── INFORMATION GIVEN ──
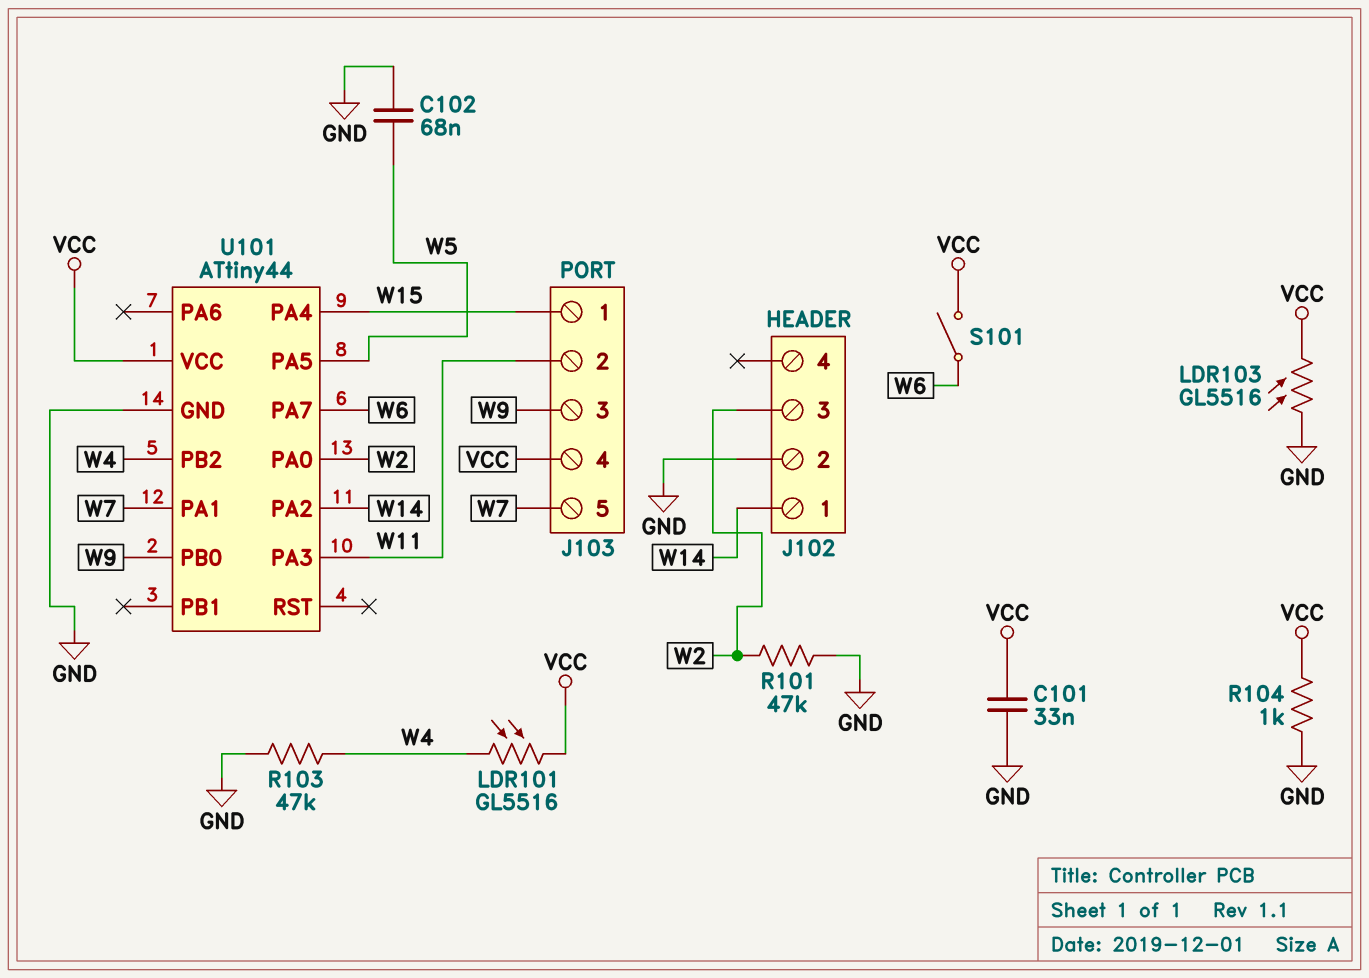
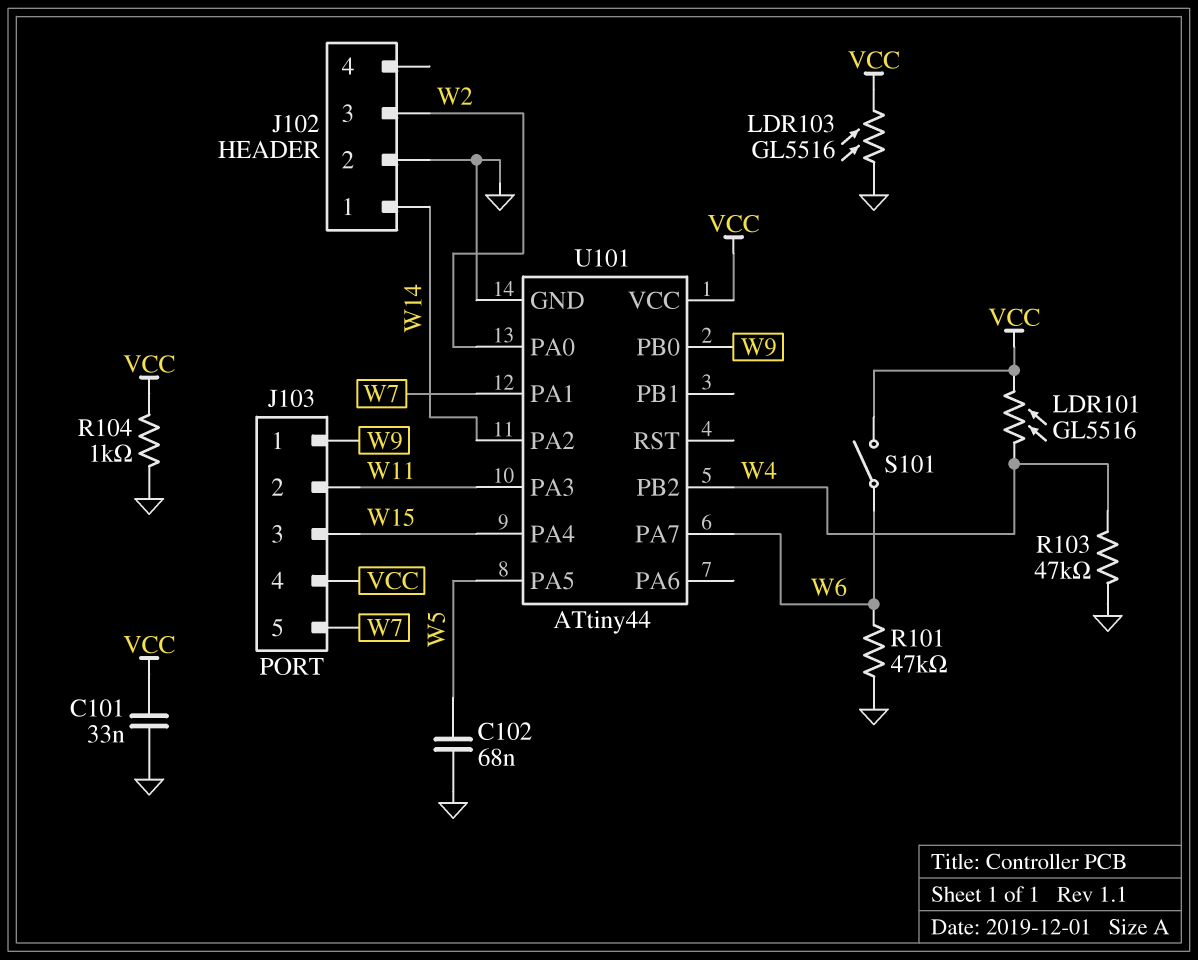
J103 pin 1: W15 -> W9
J103 pin 3: W9 -> W15
R101: 47k (GND, W2) -> 47k (GND, W6)

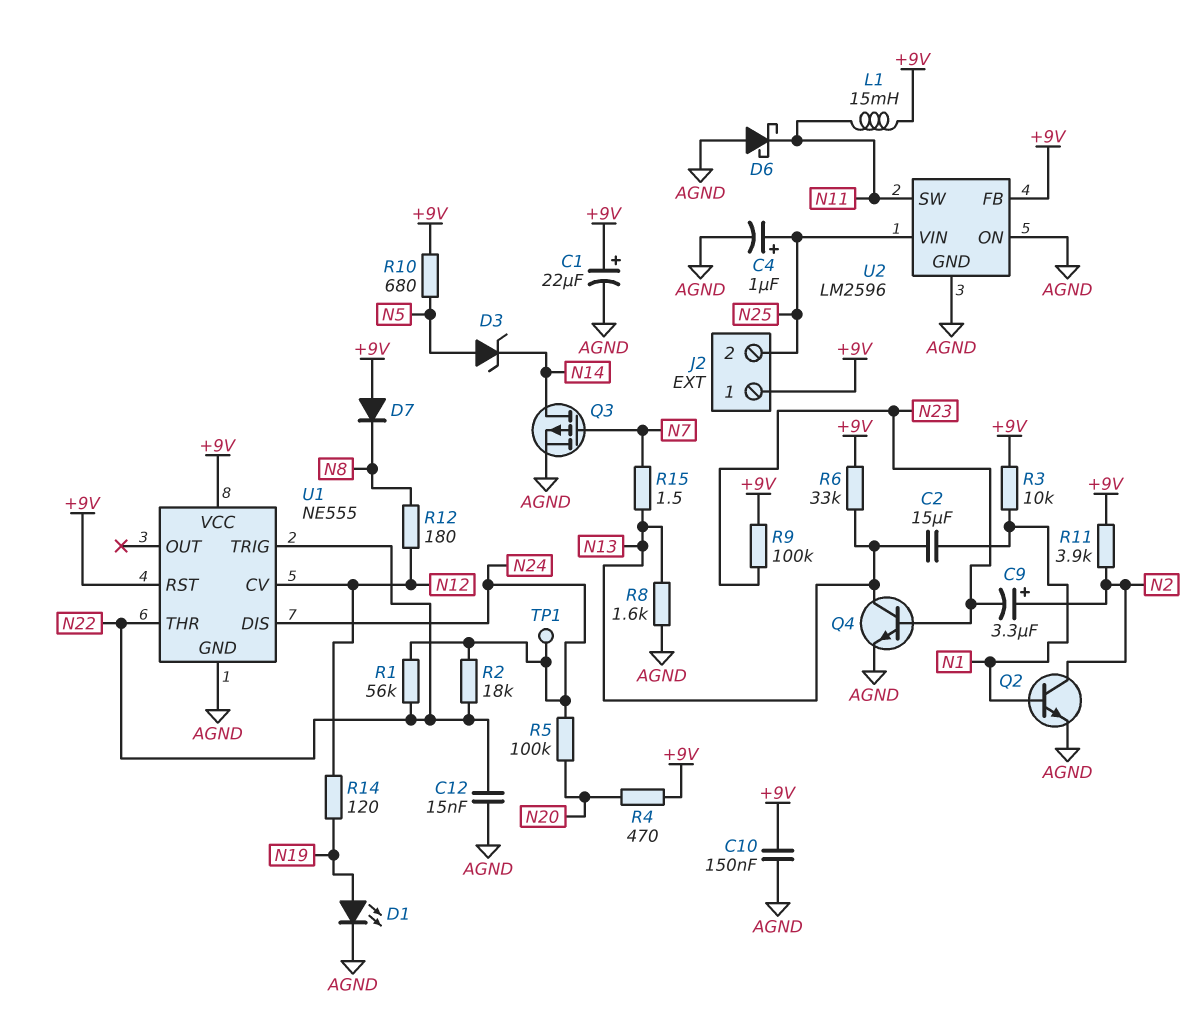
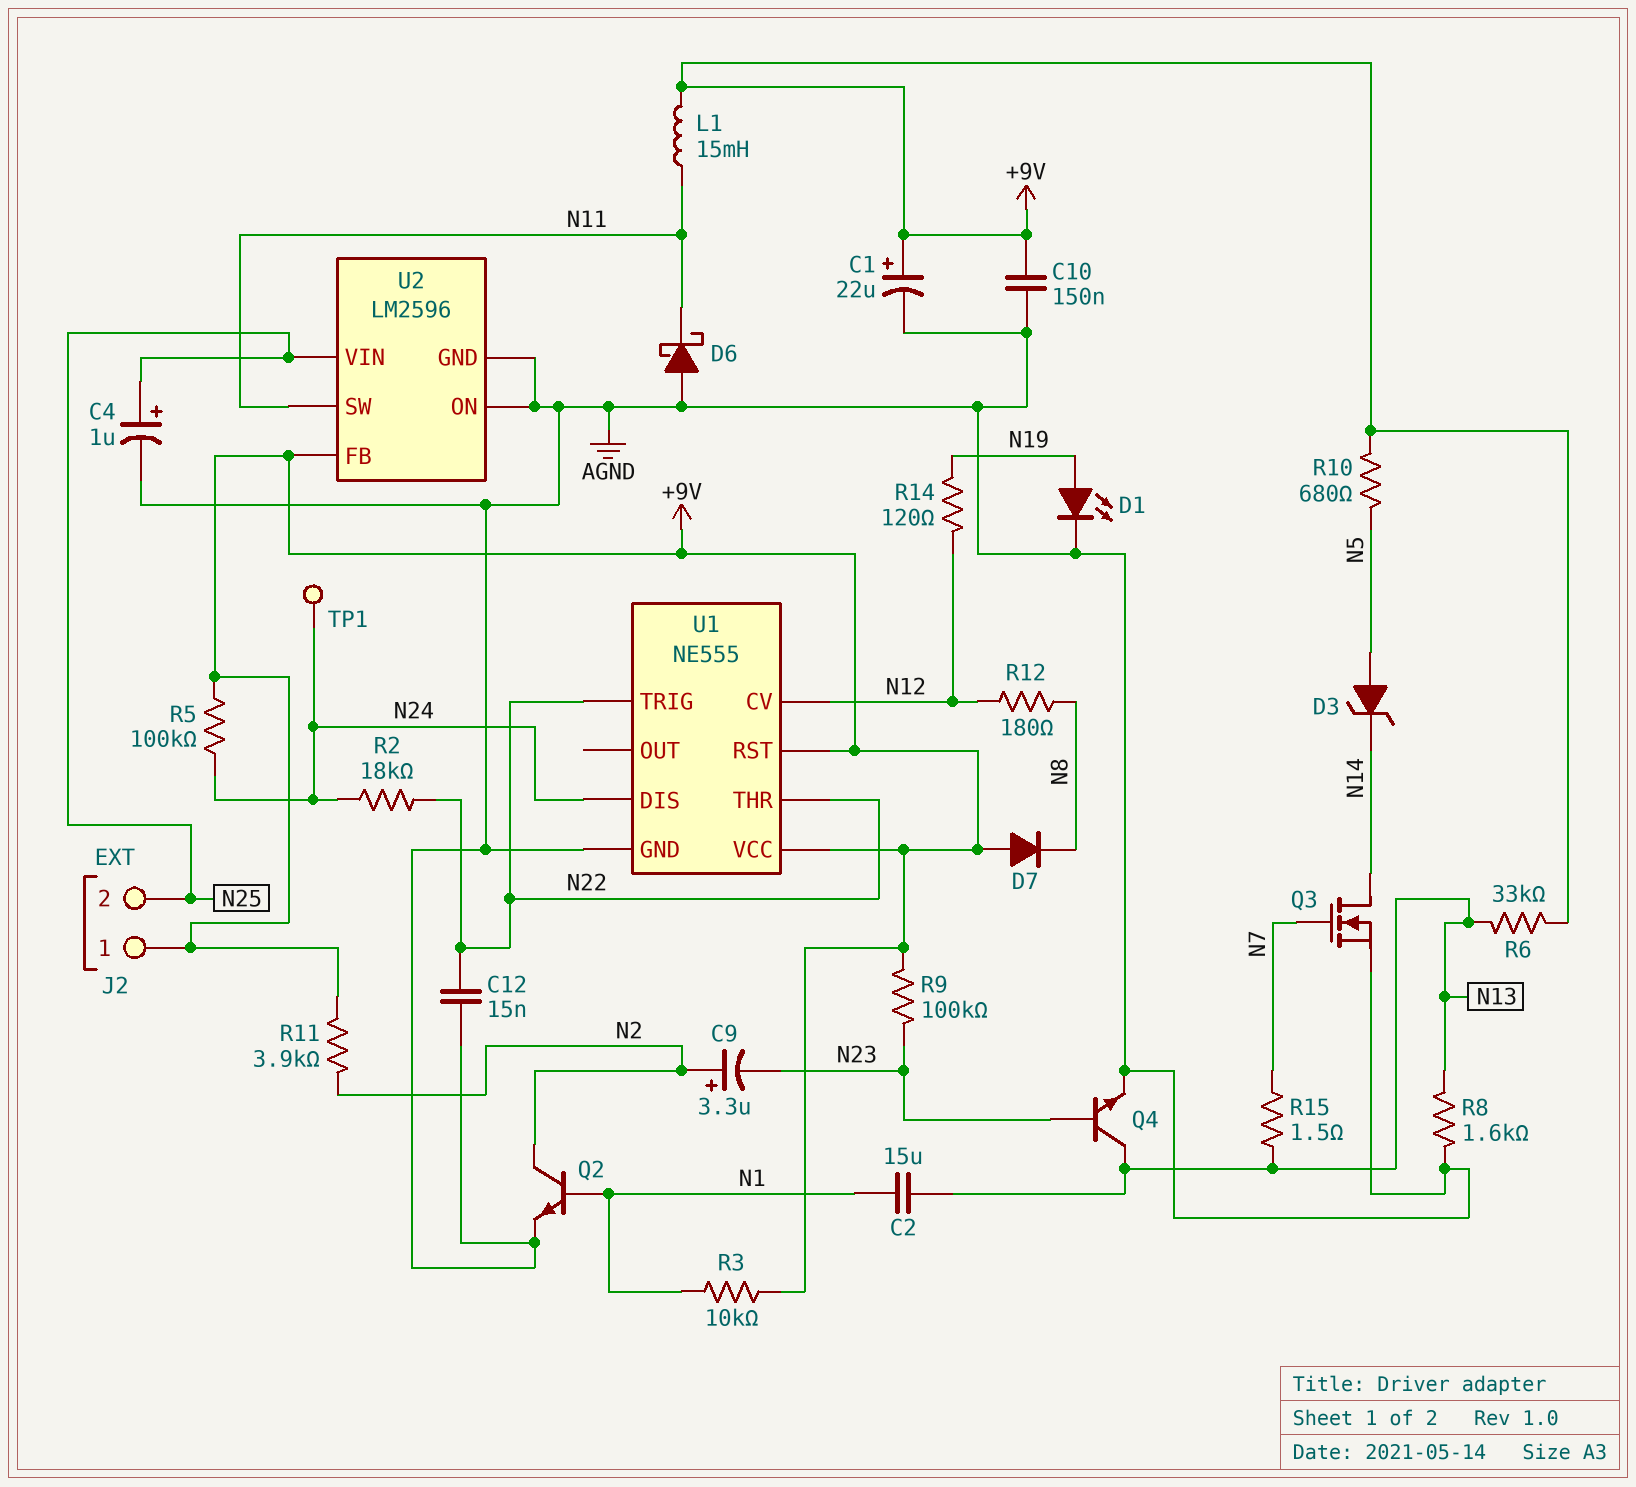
Q3: PMOS (G N7, D N14, S AGND) -> NMOS (G N7, D N14, S AGND)
R1: 56k (N22, N24) -> none
R4: 470 (+9V, N20) -> none
R5: 100k (N20, N24) -> 100k (+9V, N24)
───
_YOUR INSTRUCTIONS_
Return word for word the line bearing "J103 pin 3: W9 -> W15" and every later line of the entries, but none of the pictures.

_YOUR SOLUTION_
J103 pin 3: W9 -> W15
R101: 47k (GND, W2) -> 47k (GND, W6)

Q3: PMOS (G N7, D N14, S AGND) -> NMOS (G N7, D N14, S AGND)
R1: 56k (N22, N24) -> none
R4: 470 (+9V, N20) -> none
R5: 100k (N20, N24) -> 100k (+9V, N24)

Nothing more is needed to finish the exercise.